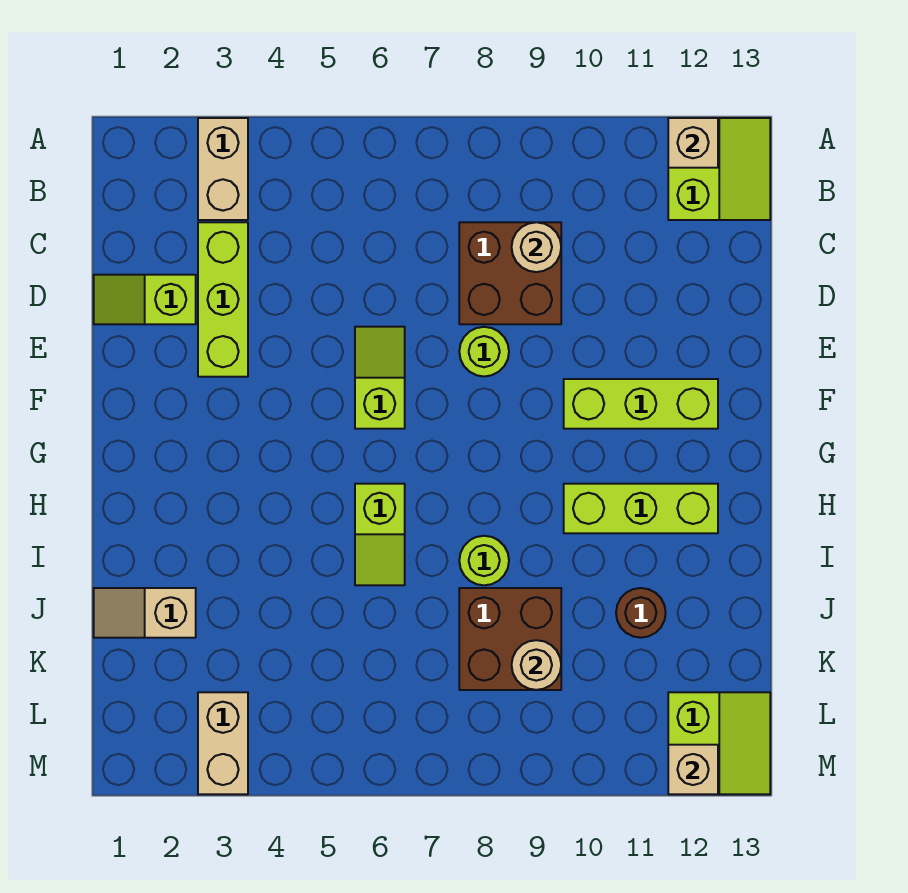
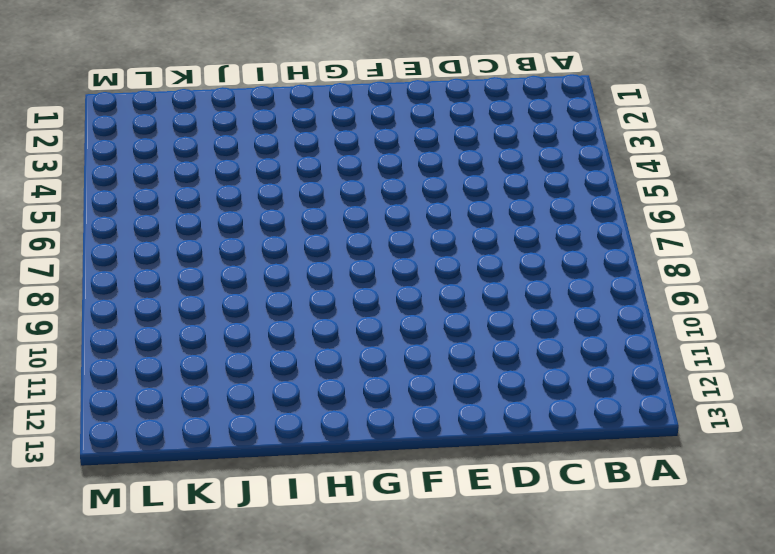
none -> tan 1x2 brick [198,118,248,220]
none -> lime 2x2 slope [668,118,770,220]
none -> lime 1x3 brick [198,222,248,377]

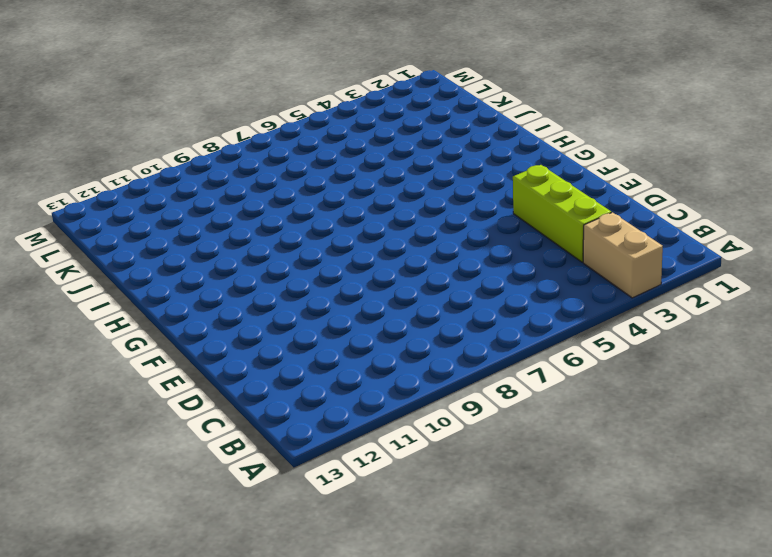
none -> lime 2x2 slope [668,118,770,220]
none -> brown 2x2 brick [459,222,561,324]
none -> lime 1x2 slope [94,275,196,324]

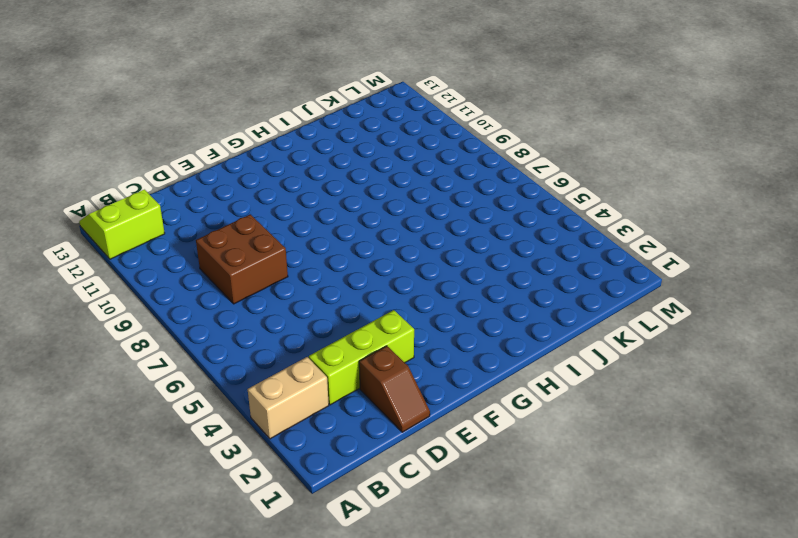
brown 1x2 slope [359,346,430,432] -> lime 1x2 slope [94,275,196,324]
none -> lime 1x2 slope [355,327,405,429]
none -> lime 1x1 round brick [459,327,509,376]
none -> lime 1x3 brick [564,379,718,429]

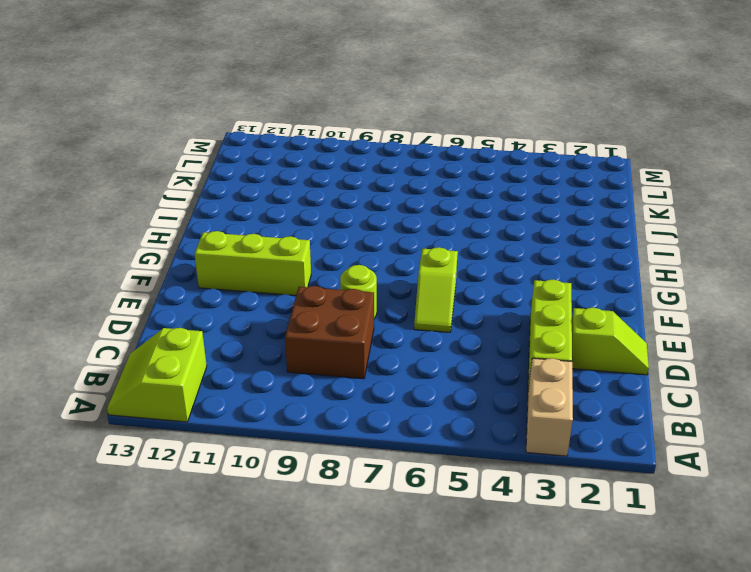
none -> lime 1x2 slope [355,484,405,585]
none -> lime 1x3 brick [564,484,718,533]
none -> lime 1x1 round brick [459,536,509,585]

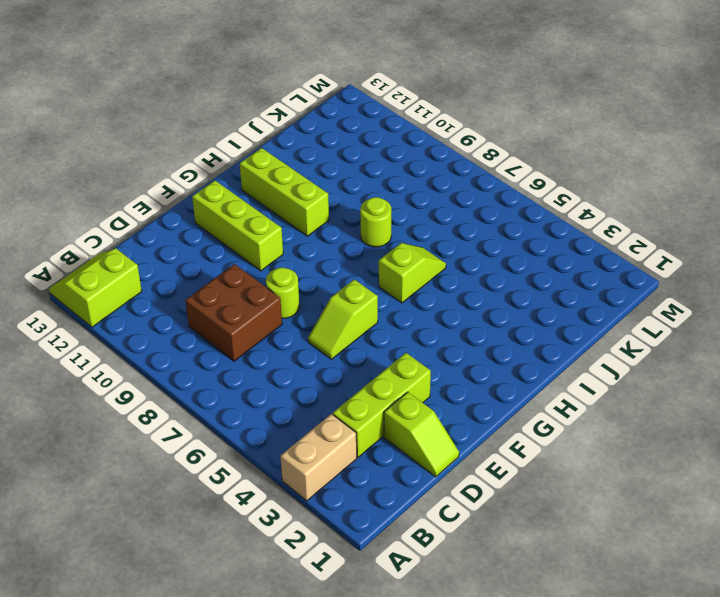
none -> tan 1x2 slope [94,588,196,638]
none -> brown 2x2 brick [459,588,561,690]
none -> brown 1x1 round brick [616,588,666,638]

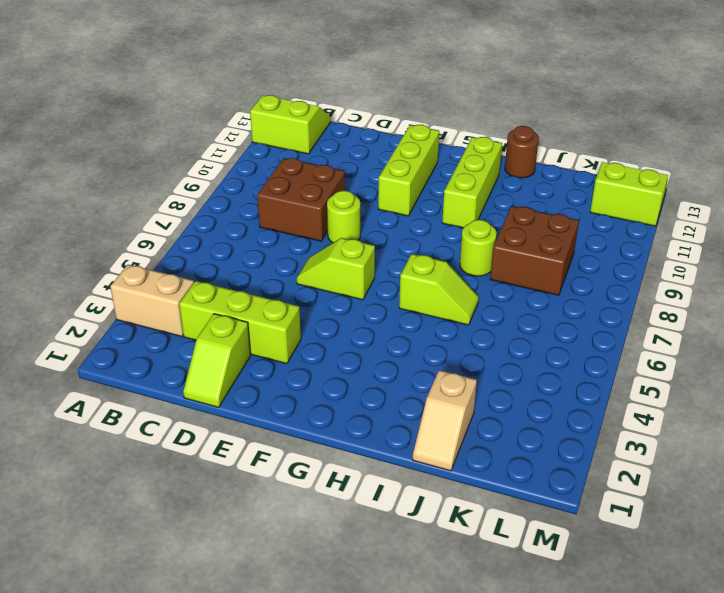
brown 1x1 round brick [505,126,539,178] -> brown 1x1 round brick moved to [616,588,666,638]
none -> tan 1x2 brick [198,692,248,794]
none -> tan 1x1 brick [668,118,718,168]
none -> tan 1x1 round brick [512,222,561,272]

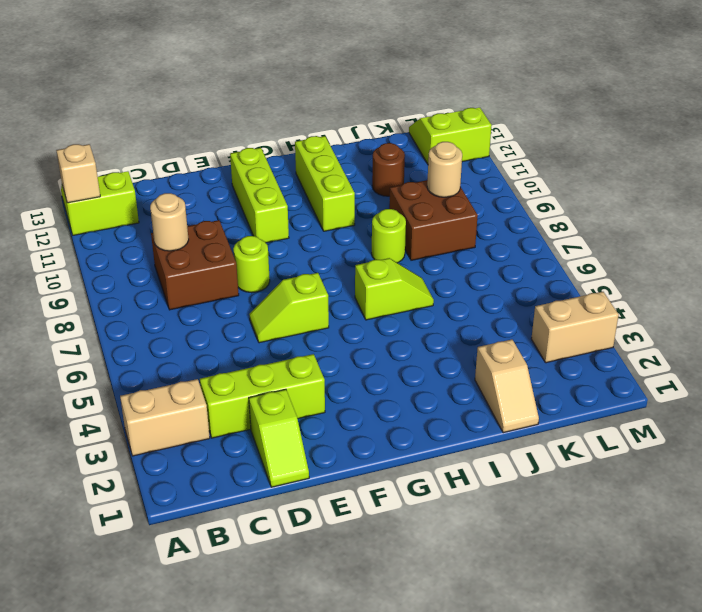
none -> tan 1x1 brick [668,745,718,794]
==*==
### TRY IT
Exactly restate the lines from the one holding "brown 1x1 round brick [505,126,539,178]" to the final line of the records above, including both and excluding pictures.

### EXERCISE RESULT
brown 1x1 round brick [505,126,539,178] -> brown 1x1 round brick moved to [616,588,666,638]
none -> tan 1x2 brick [198,692,248,794]
none -> tan 1x1 brick [668,118,718,168]
none -> tan 1x1 round brick [512,222,561,272]

none -> tan 1x1 brick [668,745,718,794]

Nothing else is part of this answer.